Task item: Please work out how many lines in the entries contain "pink", then give that number with nothing added.

Data to examine:
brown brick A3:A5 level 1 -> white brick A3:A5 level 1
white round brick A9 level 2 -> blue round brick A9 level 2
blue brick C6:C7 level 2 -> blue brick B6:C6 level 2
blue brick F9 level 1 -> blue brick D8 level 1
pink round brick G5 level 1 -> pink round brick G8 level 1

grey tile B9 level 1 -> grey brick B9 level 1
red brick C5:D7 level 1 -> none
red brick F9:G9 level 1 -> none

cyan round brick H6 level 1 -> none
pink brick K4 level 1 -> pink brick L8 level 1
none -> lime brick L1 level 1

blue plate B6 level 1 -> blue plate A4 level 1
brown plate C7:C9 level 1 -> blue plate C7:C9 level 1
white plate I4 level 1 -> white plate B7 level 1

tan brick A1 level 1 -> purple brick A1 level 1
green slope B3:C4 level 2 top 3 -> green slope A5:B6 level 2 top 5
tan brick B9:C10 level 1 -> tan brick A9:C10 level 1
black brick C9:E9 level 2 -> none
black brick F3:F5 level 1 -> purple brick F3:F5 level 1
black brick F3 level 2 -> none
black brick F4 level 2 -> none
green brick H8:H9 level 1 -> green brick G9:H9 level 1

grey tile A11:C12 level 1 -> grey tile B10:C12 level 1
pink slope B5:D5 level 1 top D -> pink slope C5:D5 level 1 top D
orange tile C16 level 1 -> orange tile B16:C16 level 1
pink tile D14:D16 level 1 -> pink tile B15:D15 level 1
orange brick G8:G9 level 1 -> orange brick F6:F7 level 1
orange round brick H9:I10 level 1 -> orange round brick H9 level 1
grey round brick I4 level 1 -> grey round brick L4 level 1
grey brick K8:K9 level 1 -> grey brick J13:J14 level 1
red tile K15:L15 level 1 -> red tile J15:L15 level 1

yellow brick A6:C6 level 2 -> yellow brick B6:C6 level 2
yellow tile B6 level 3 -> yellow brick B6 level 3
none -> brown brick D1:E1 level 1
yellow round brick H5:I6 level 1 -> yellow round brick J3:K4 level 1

Exercise output: 4